GOAL OF THE EXERCISE: Line by line, repeat the material below exactly and leave the images out.
____
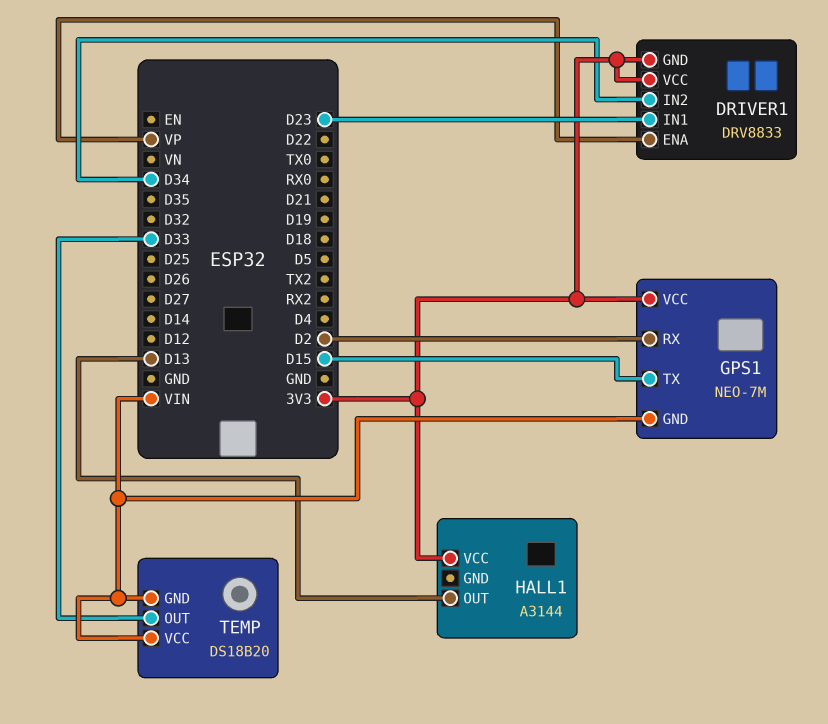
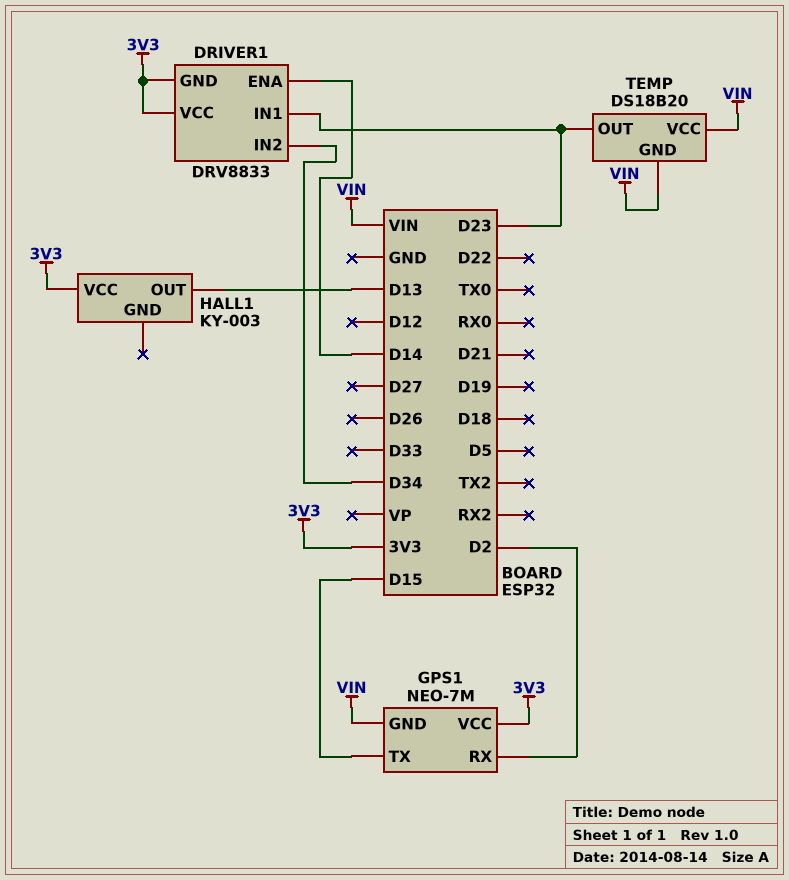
DRIVER1 pin ENA: VP -> D14
HALL1: A3144 -> KY-003
TEMP pin OUT: D33 -> D23

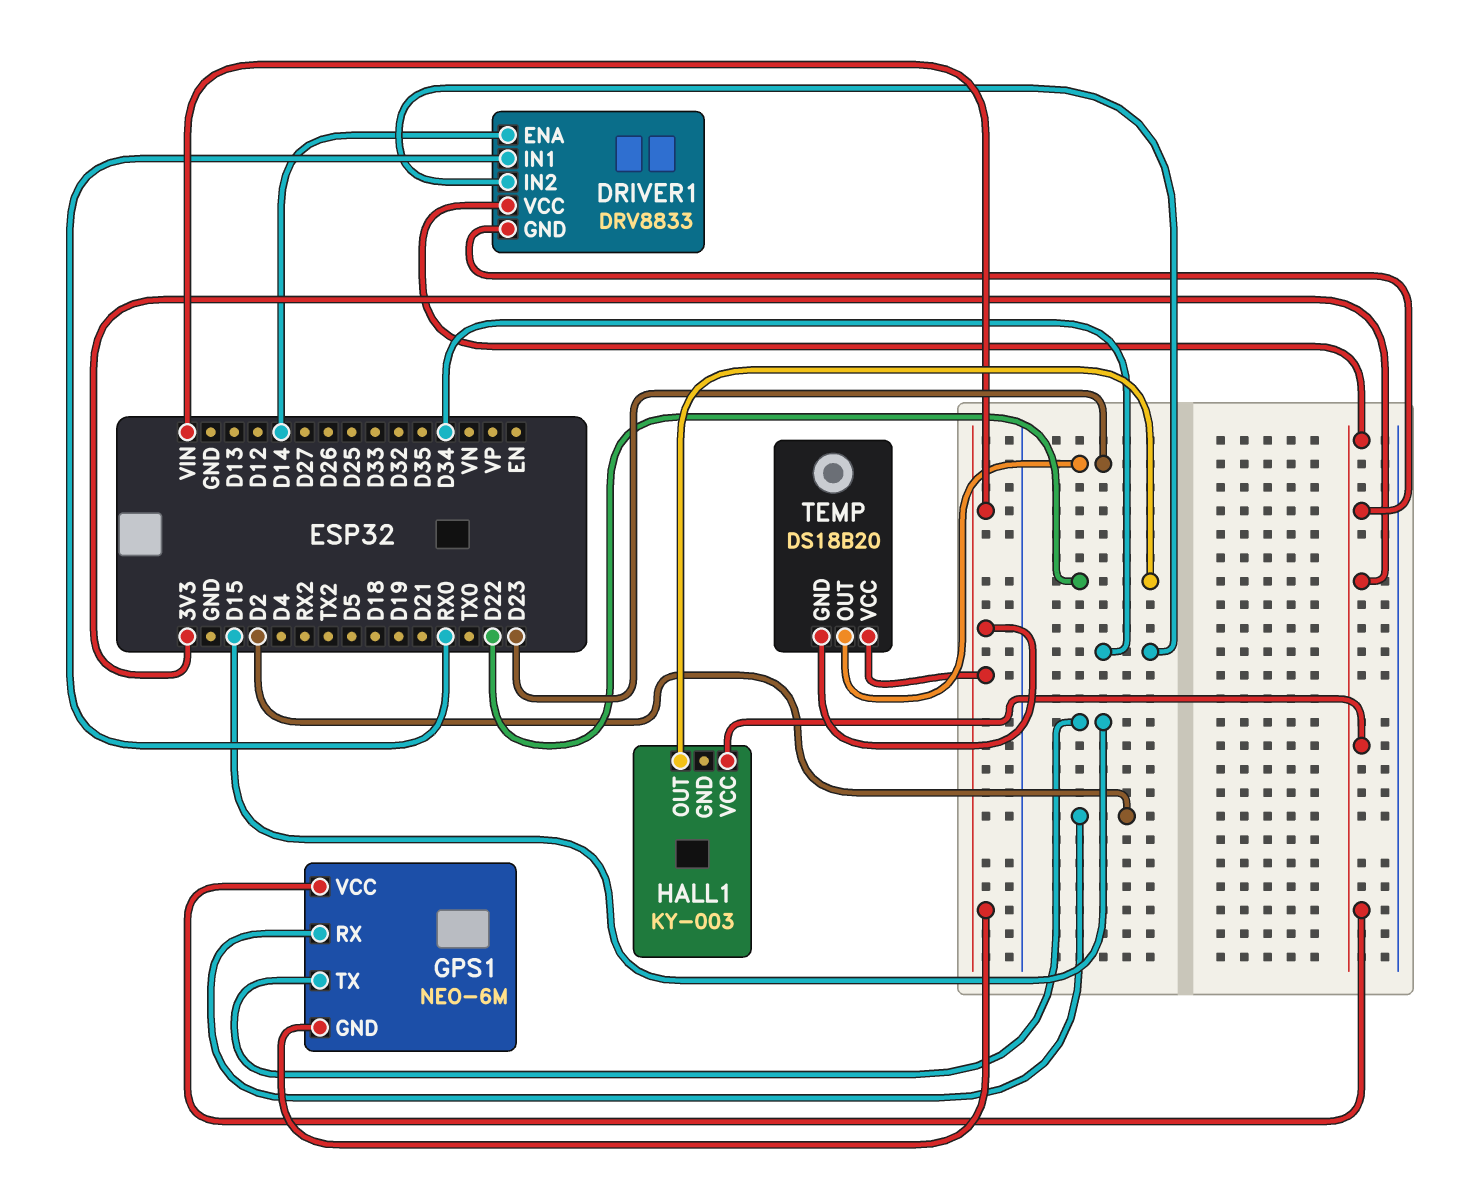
DRIVER1 pin IN1: D23 -> RX0
GPS1: NEO-7M -> NEO-6M
HALL1 pin OUT: D13 -> D22

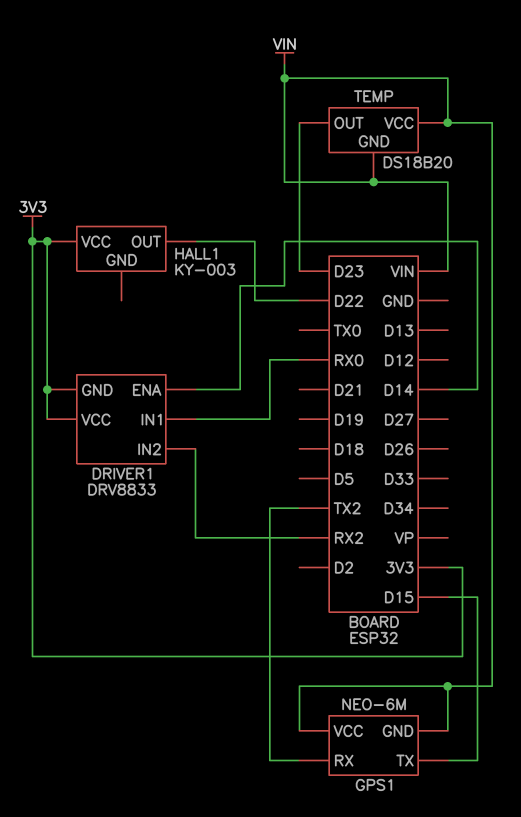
DRIVER1 pin IN2: D34 -> RX2
GPS1 pin RX: D2 -> TX2
GPS1 pin VCC: 3V3 -> VIN

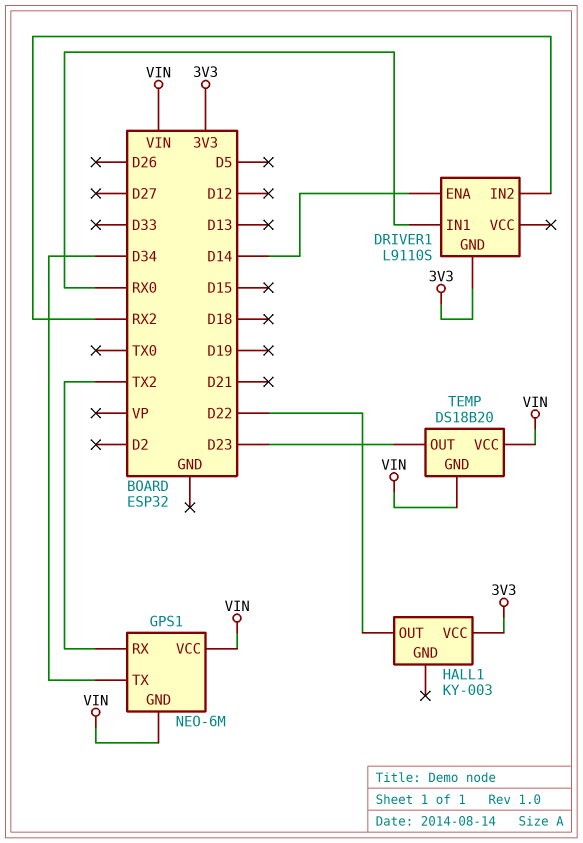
DRIVER1: DRV8833 -> L9110S
DRIVER1 pin VCC: 3V3 -> none
GPS1 pin TX: D15 -> D34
____
WRITTEN SOLUTION:
DRIVER1 pin ENA: VP -> D14
HALL1: A3144 -> KY-003
TEMP pin OUT: D33 -> D23

DRIVER1 pin IN1: D23 -> RX0
GPS1: NEO-7M -> NEO-6M
HALL1 pin OUT: D13 -> D22

DRIVER1 pin IN2: D34 -> RX2
GPS1 pin RX: D2 -> TX2
GPS1 pin VCC: 3V3 -> VIN

DRIVER1: DRV8833 -> L9110S
DRIVER1 pin VCC: 3V3 -> none
GPS1 pin TX: D15 -> D34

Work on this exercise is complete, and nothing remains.